- **WORK INSTRUCTION**:
In the data that follows, find each line containing "rosa" and copy it.

[[ STORED DATA, beginning ]]

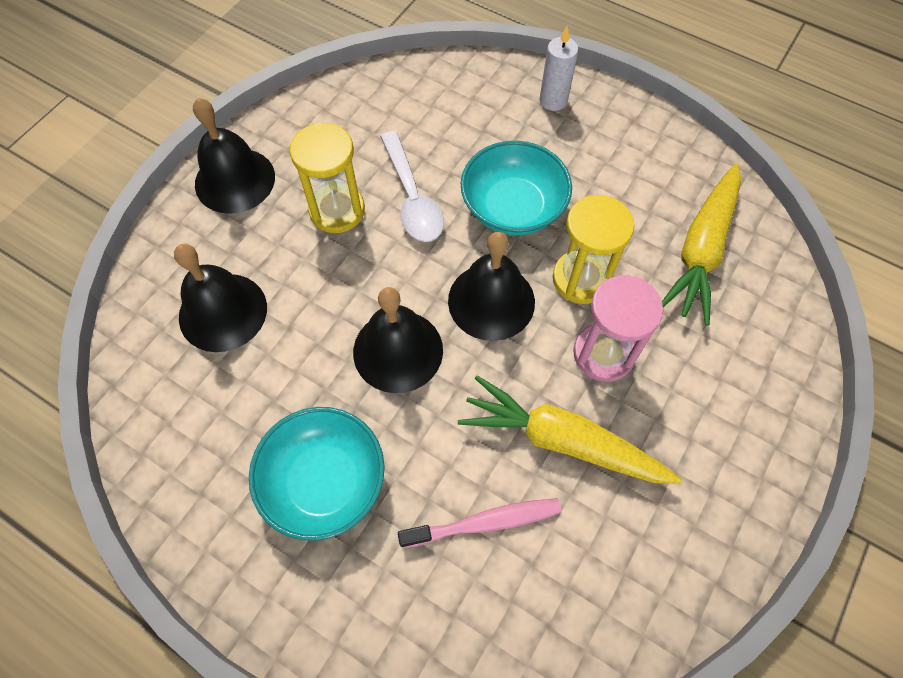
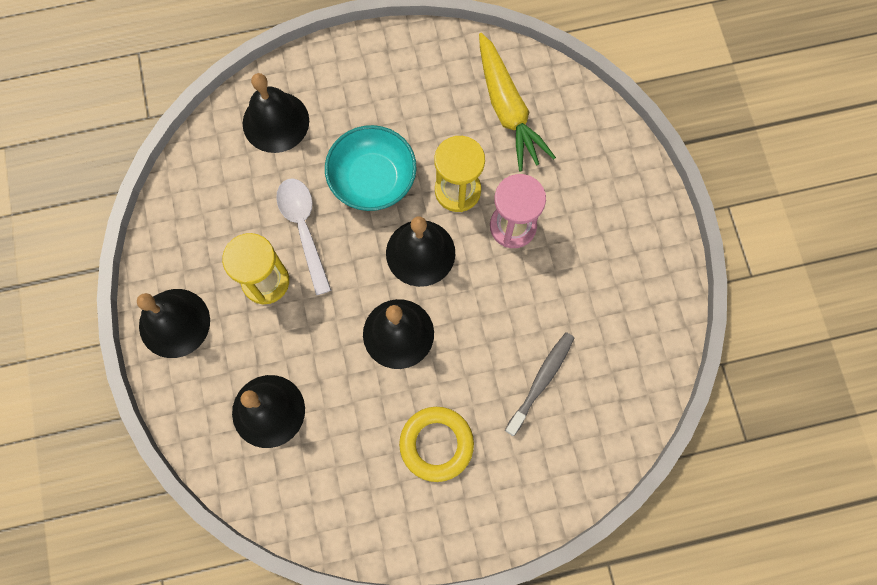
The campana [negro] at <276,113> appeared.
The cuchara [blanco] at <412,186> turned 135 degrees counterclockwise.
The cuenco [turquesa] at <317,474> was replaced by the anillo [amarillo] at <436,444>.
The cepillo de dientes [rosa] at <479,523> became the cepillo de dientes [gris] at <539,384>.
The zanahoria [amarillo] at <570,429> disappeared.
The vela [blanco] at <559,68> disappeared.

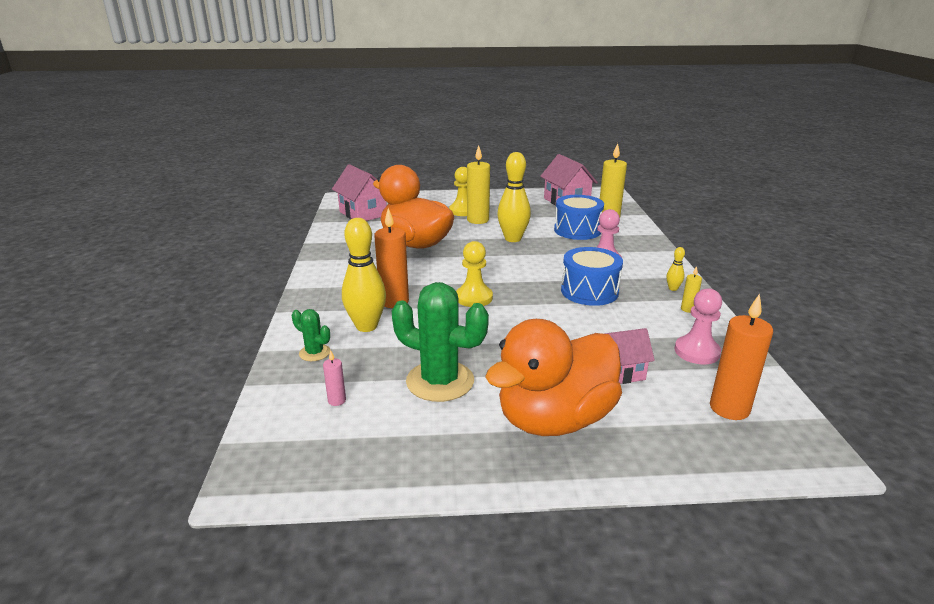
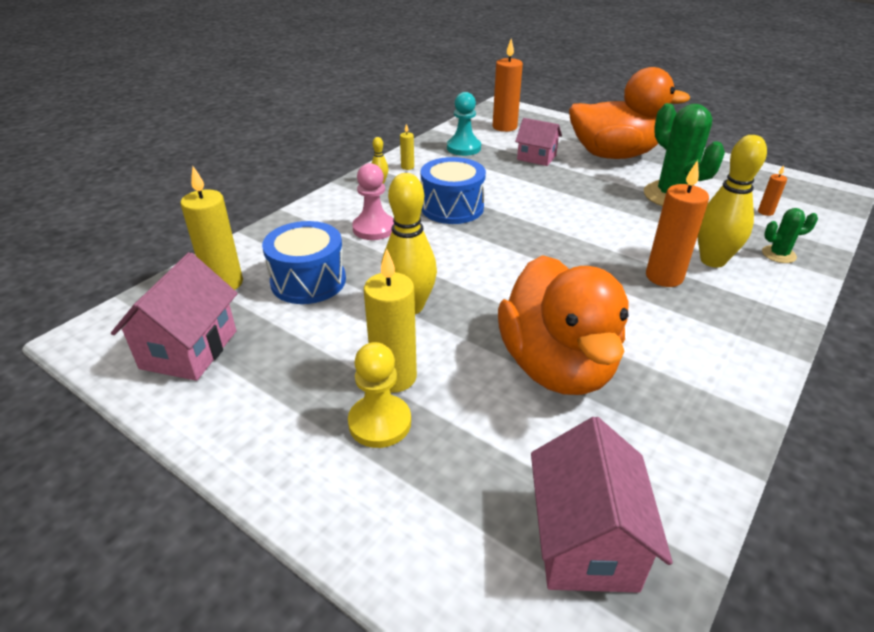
The peón [rosa] at <698,326> became the peón [turquesa] at <464,124>.
The vela [rosa] at <334,378> became the vela [naranja] at <772,190>.
The cactus [verde] at <311,335> turned 75 degrees counterclockwise.
The peón [amarillo] at <474,274> disappeared.

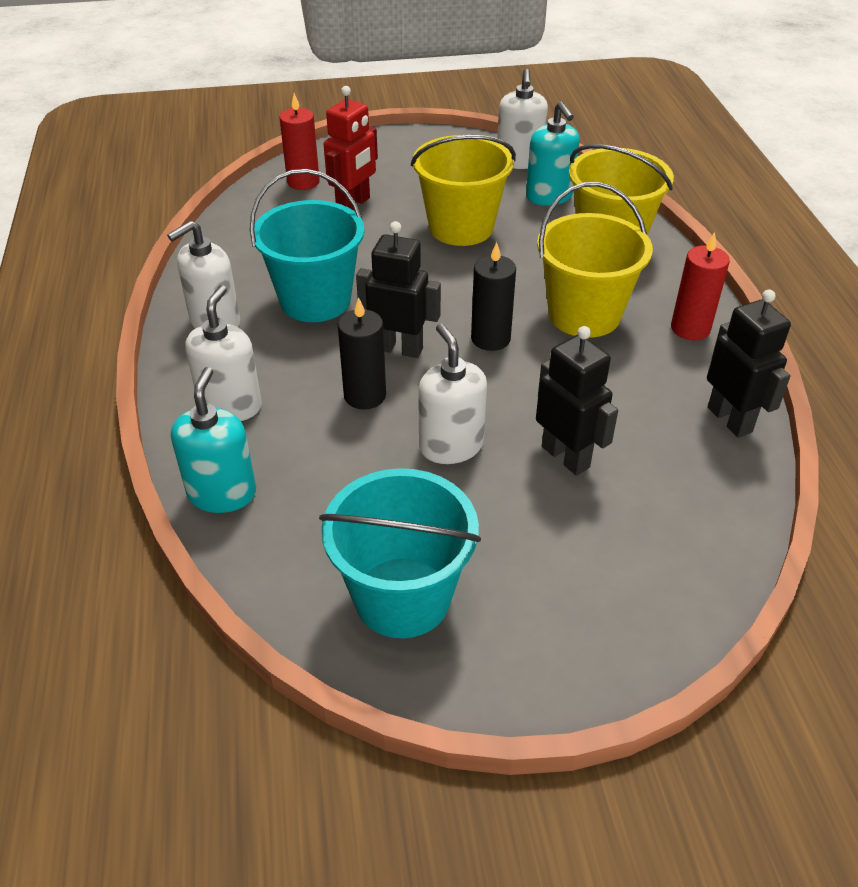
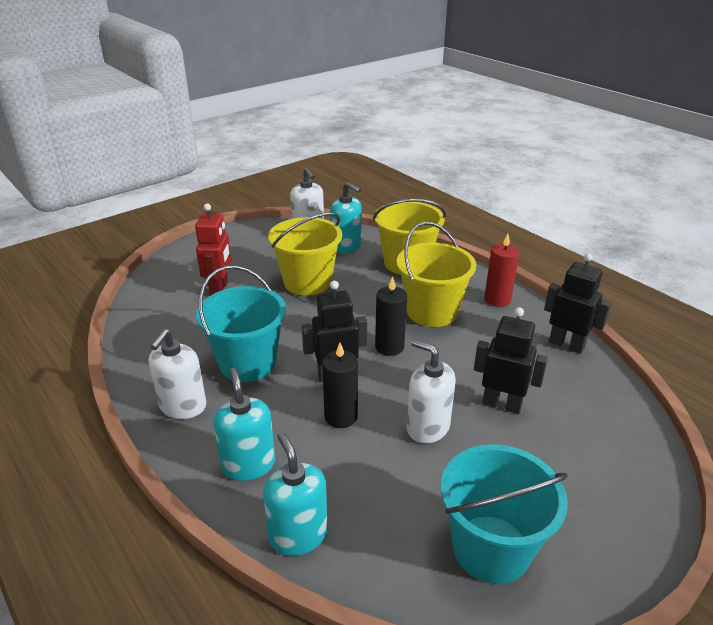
The dispensador de jabón [blanco] at <223,353> became the dispensador de jabón [turquesa] at <244,424>.
The vela [rojo] at <299,141> disappeared.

[[ STORED DATA, end ]]

- **YOUR RESPONSE**:
The cepillo de dientes [rosa] at <479,523> became the cepillo de dientes [gris] at <539,384>.
The peón [rosa] at <698,326> became the peón [turquesa] at <464,124>.
The vela [rosa] at <334,378> became the vela [naranja] at <772,190>.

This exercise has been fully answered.